TASK DETAILS
Repeat word for word every line from the one holding "(314, 332) = (454, 334): grey" to the end of the material below.

:: RECORDED DATA

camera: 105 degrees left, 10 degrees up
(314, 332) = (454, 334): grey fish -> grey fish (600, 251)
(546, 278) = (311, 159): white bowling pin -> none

::::

REPLY TO THE EXERCISE
(314, 332) = (454, 334): grey fish -> grey fish (600, 251)
(546, 278) = (311, 159): white bowling pin -> none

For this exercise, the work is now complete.